Task details: Please swap every "semicircle" in the listing below for "half-disc" and give the lines again with nothing else changed.

(Stored data entries)
....

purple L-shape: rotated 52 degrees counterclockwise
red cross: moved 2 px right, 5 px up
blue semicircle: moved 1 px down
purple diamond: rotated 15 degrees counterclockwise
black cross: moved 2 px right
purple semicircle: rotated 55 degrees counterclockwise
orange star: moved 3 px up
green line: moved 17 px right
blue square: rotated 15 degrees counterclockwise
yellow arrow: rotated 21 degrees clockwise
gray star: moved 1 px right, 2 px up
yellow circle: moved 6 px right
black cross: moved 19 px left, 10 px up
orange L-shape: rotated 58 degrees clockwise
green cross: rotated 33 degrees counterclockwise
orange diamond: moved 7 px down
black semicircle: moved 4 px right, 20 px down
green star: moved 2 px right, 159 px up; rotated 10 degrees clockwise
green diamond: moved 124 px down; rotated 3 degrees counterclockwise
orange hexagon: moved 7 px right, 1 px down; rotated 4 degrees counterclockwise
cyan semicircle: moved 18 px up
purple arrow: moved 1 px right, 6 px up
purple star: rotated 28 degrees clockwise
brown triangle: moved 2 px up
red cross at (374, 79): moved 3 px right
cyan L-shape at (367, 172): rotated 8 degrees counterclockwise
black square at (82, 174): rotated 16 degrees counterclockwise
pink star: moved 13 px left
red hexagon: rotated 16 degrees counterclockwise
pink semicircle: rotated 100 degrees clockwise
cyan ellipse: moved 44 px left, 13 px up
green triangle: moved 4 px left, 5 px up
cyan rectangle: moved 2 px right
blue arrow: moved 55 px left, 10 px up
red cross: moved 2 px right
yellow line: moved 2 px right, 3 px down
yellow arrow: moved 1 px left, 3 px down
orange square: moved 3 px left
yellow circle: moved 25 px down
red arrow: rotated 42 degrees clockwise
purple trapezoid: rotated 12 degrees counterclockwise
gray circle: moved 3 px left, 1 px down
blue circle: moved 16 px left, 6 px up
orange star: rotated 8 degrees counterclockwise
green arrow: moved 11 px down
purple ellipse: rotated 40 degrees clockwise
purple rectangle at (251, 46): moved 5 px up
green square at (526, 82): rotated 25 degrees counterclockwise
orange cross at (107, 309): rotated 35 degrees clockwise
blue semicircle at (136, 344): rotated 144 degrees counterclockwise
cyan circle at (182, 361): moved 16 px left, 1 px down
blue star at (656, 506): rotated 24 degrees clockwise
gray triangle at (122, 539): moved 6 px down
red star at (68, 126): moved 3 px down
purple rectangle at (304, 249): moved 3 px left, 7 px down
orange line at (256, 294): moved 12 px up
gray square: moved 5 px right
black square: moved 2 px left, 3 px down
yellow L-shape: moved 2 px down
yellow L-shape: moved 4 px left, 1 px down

....

Answer in full:
purple L-shape: rotated 52 degrees counterclockwise
red cross: moved 2 px right, 5 px up
blue half-disc: moved 1 px down
purple diamond: rotated 15 degrees counterclockwise
black cross: moved 2 px right
purple half-disc: rotated 55 degrees counterclockwise
orange star: moved 3 px up
green line: moved 17 px right
blue square: rotated 15 degrees counterclockwise
yellow arrow: rotated 21 degrees clockwise
gray star: moved 1 px right, 2 px up
yellow circle: moved 6 px right
black cross: moved 19 px left, 10 px up
orange L-shape: rotated 58 degrees clockwise
green cross: rotated 33 degrees counterclockwise
orange diamond: moved 7 px down
black half-disc: moved 4 px right, 20 px down
green star: moved 2 px right, 159 px up; rotated 10 degrees clockwise
green diamond: moved 124 px down; rotated 3 degrees counterclockwise
orange hexagon: moved 7 px right, 1 px down; rotated 4 degrees counterclockwise
cyan half-disc: moved 18 px up
purple arrow: moved 1 px right, 6 px up
purple star: rotated 28 degrees clockwise
brown triangle: moved 2 px up
red cross at (374, 79): moved 3 px right
cyan L-shape at (367, 172): rotated 8 degrees counterclockwise
black square at (82, 174): rotated 16 degrees counterclockwise
pink star: moved 13 px left
red hexagon: rotated 16 degrees counterclockwise
pink half-disc: rotated 100 degrees clockwise
cyan ellipse: moved 44 px left, 13 px up
green triangle: moved 4 px left, 5 px up
cyan rectangle: moved 2 px right
blue arrow: moved 55 px left, 10 px up
red cross: moved 2 px right
yellow line: moved 2 px right, 3 px down
yellow arrow: moved 1 px left, 3 px down
orange square: moved 3 px left
yellow circle: moved 25 px down
red arrow: rotated 42 degrees clockwise
purple trapezoid: rotated 12 degrees counterclockwise
gray circle: moved 3 px left, 1 px down
blue circle: moved 16 px left, 6 px up
orange star: rotated 8 degrees counterclockwise
green arrow: moved 11 px down
purple ellipse: rotated 40 degrees clockwise
purple rectangle at (251, 46): moved 5 px up
green square at (526, 82): rotated 25 degrees counterclockwise
orange cross at (107, 309): rotated 35 degrees clockwise
blue half-disc at (136, 344): rotated 144 degrees counterclockwise
cyan circle at (182, 361): moved 16 px left, 1 px down
blue star at (656, 506): rotated 24 degrees clockwise
gray triangle at (122, 539): moved 6 px down
red star at (68, 126): moved 3 px down
purple rectangle at (304, 249): moved 3 px left, 7 px down
orange line at (256, 294): moved 12 px up
gray square: moved 5 px right
black square: moved 2 px left, 3 px down
yellow L-shape: moved 2 px down
yellow L-shape: moved 4 px left, 1 px down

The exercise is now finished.